* PROMPT: Please write out exactly, without any picture, each line from the first in the listing through the line that includes "building: [46,255,79,290] ->".

* MATERIAL FOR THIS TASK:

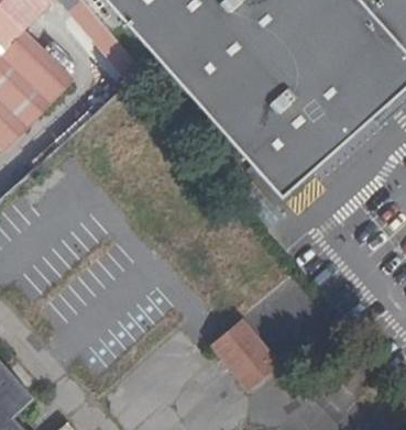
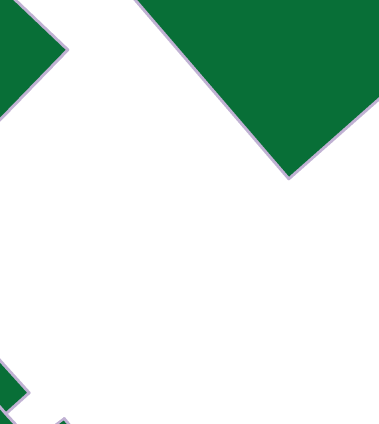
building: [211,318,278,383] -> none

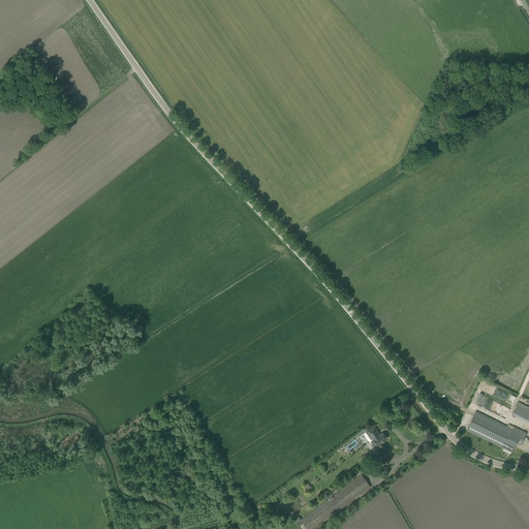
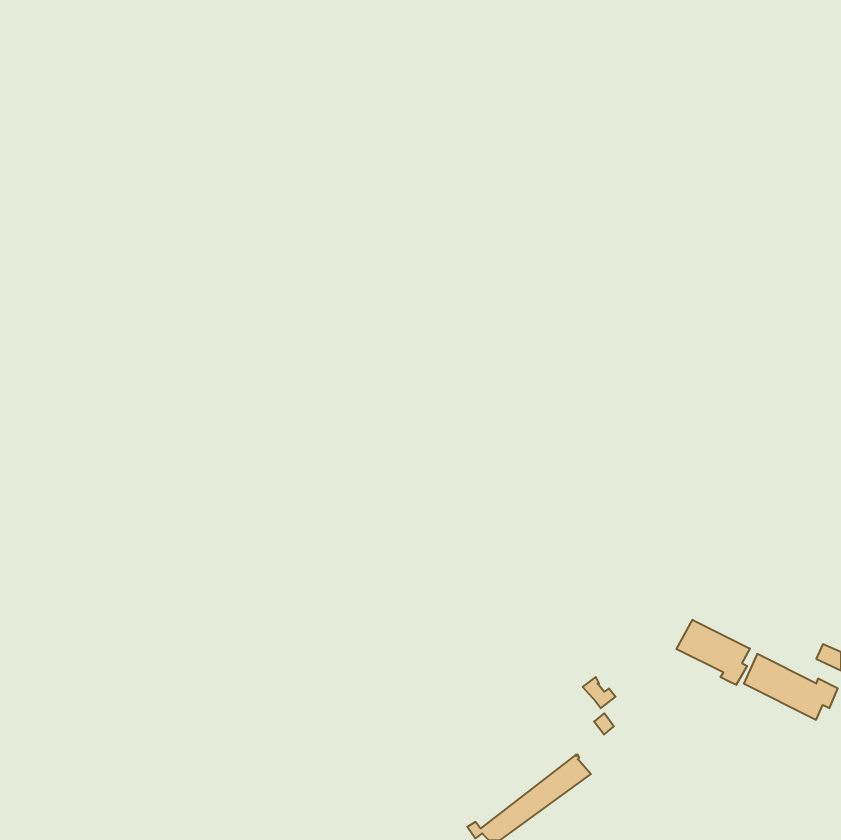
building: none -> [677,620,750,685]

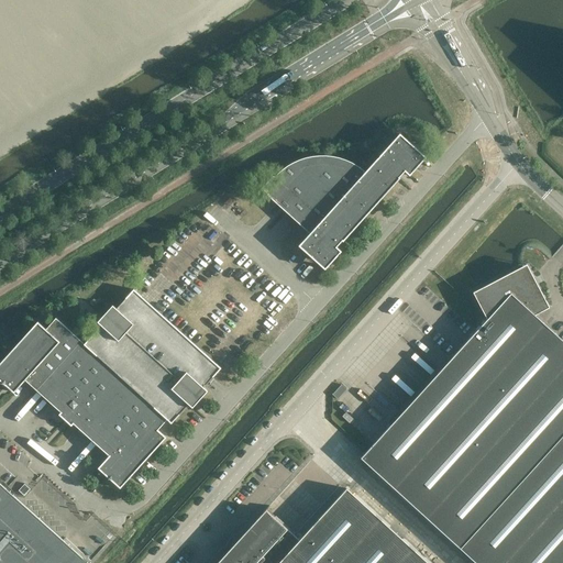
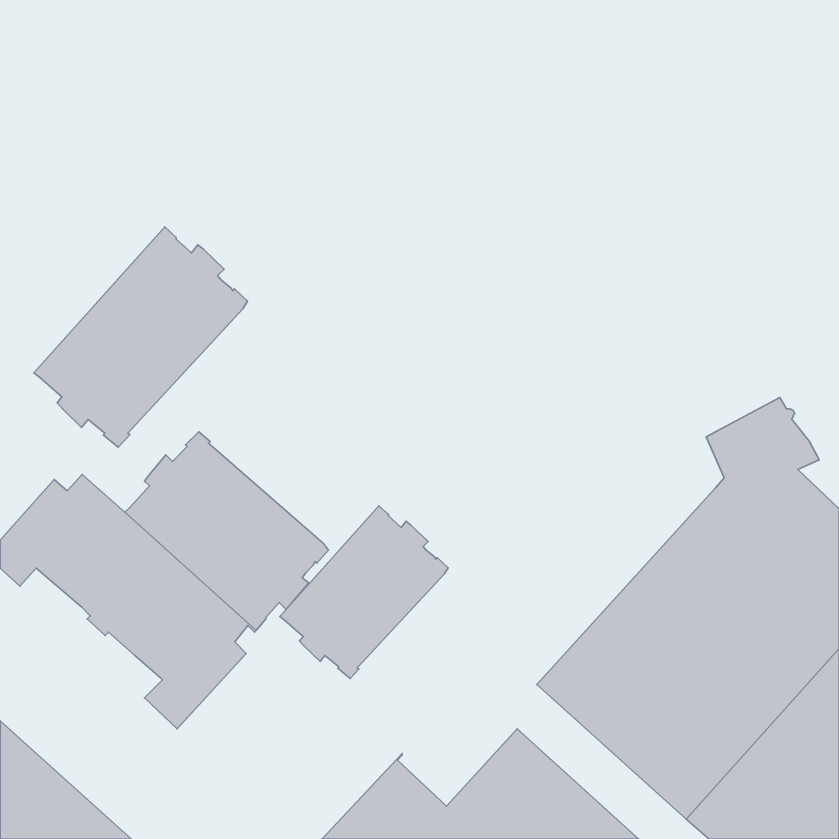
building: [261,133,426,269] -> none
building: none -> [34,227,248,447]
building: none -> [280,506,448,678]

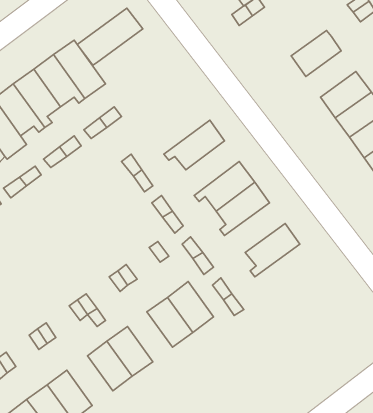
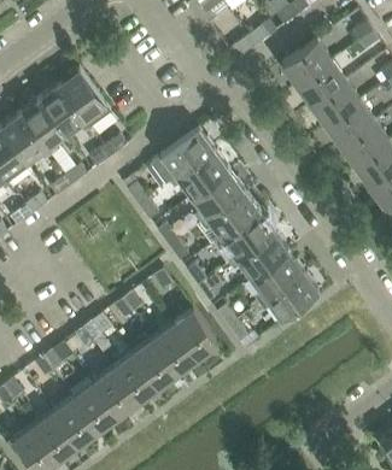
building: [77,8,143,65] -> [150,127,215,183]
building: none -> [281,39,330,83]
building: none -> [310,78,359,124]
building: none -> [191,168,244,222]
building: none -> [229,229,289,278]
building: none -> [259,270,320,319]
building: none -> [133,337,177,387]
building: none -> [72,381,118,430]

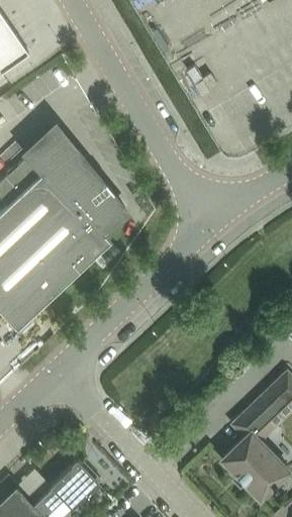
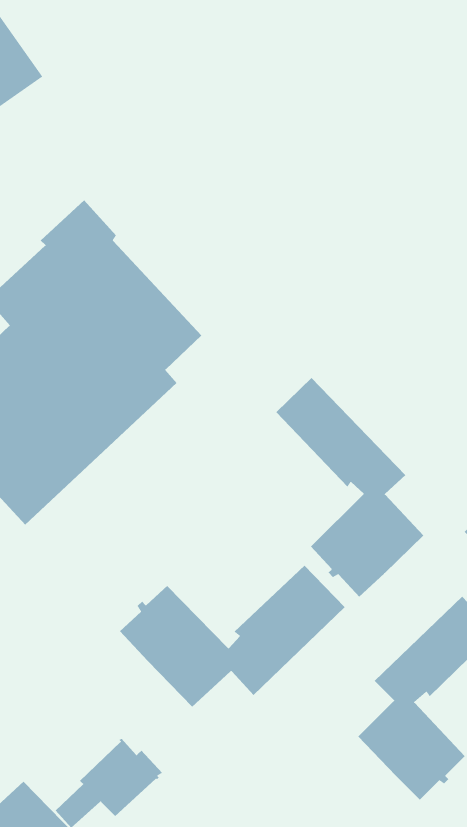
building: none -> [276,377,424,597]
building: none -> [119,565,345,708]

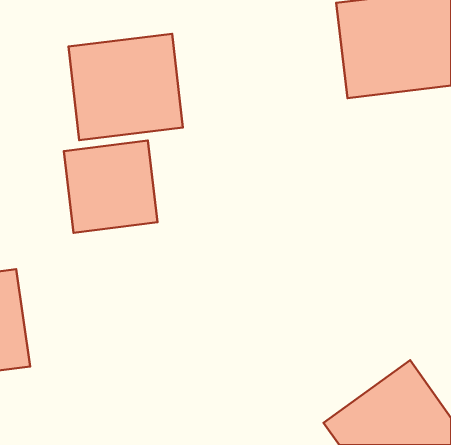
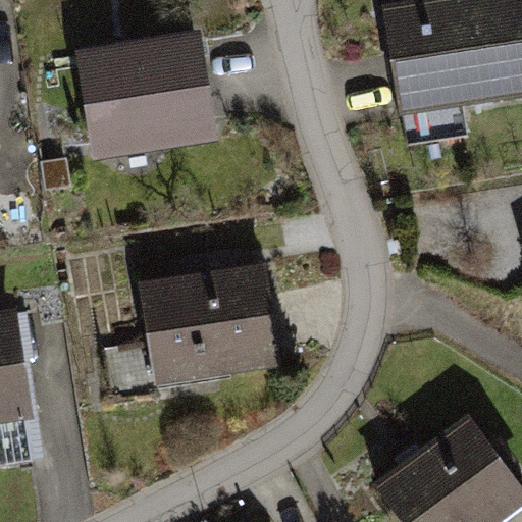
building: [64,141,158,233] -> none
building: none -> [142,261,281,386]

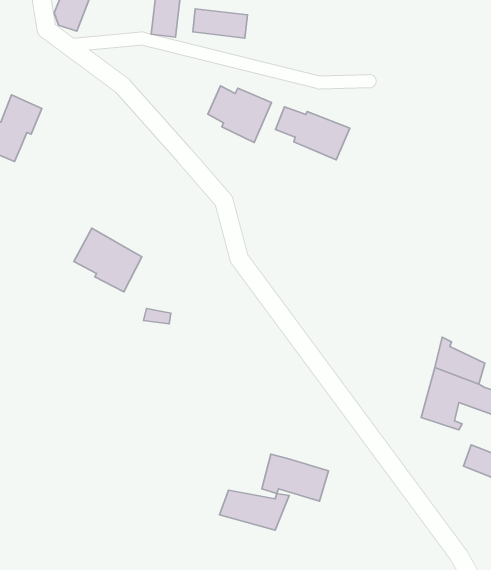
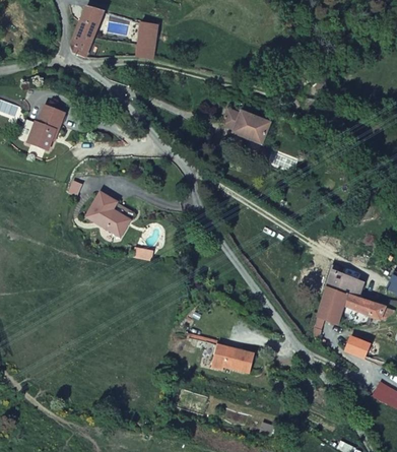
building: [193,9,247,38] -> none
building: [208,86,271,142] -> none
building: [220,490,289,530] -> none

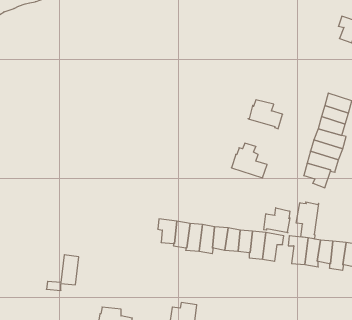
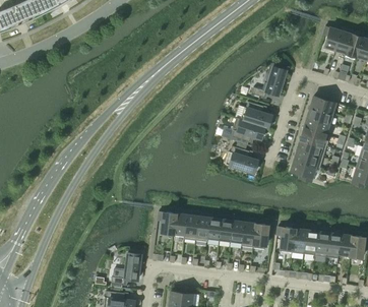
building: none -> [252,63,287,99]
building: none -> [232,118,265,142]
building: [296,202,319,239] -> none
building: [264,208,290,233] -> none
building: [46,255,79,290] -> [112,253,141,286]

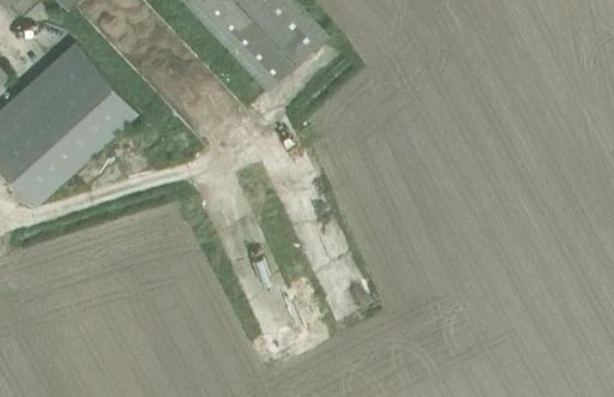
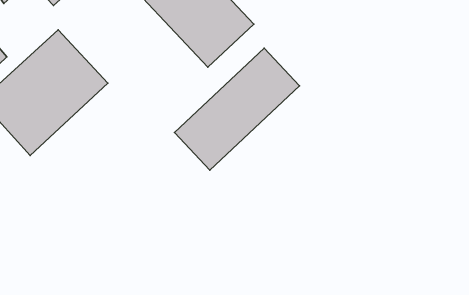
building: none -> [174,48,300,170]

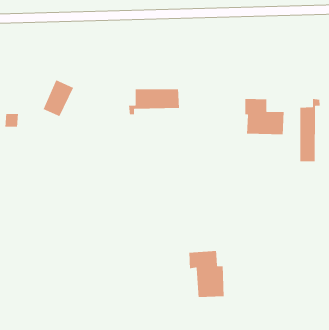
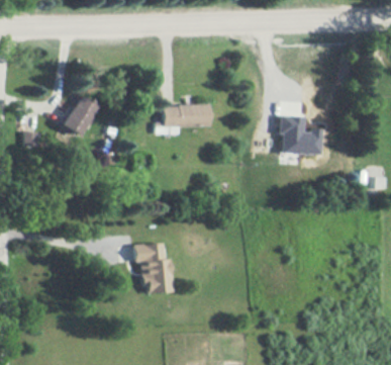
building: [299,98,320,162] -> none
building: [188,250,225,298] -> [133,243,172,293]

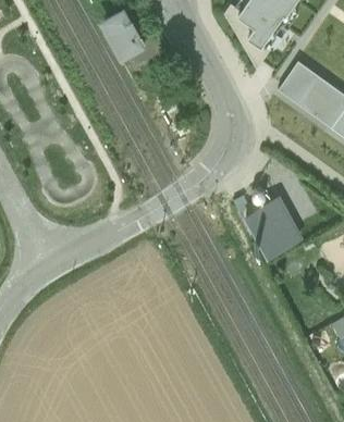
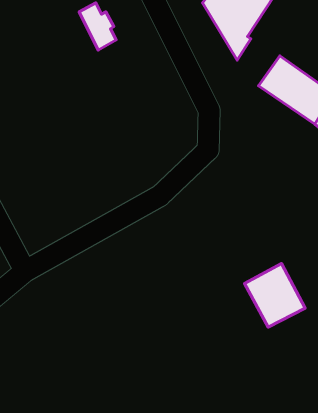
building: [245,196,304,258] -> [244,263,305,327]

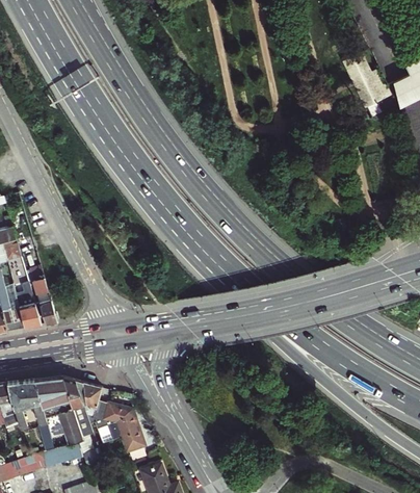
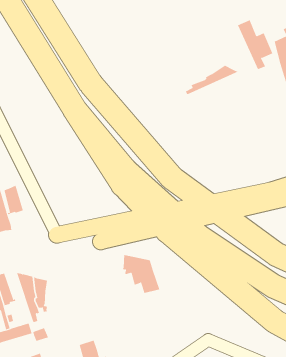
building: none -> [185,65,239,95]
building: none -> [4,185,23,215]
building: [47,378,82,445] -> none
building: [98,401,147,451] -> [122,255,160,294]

* RESULT FOR THIS EXERCISE:
building: [211,318,278,383] -> none

building: none -> [677,620,750,685]

building: [261,133,426,269] -> none
building: none -> [34,227,248,447]
building: none -> [280,506,448,678]

building: [77,8,143,65] -> [150,127,215,183]
building: none -> [281,39,330,83]
building: none -> [310,78,359,124]
building: none -> [191,168,244,222]
building: none -> [229,229,289,278]
building: none -> [259,270,320,319]
building: none -> [133,337,177,387]
building: none -> [72,381,118,430]

building: none -> [276,377,424,597]
building: none -> [119,565,345,708]

building: [64,141,158,233] -> none
building: none -> [142,261,281,386]

building: [193,9,247,38] -> none
building: [208,86,271,142] -> none
building: [220,490,289,530] -> none

building: none -> [252,63,287,99]
building: none -> [232,118,265,142]
building: [296,202,319,239] -> none
building: [264,208,290,233] -> none
building: [46,255,79,290] -> [112,253,141,286]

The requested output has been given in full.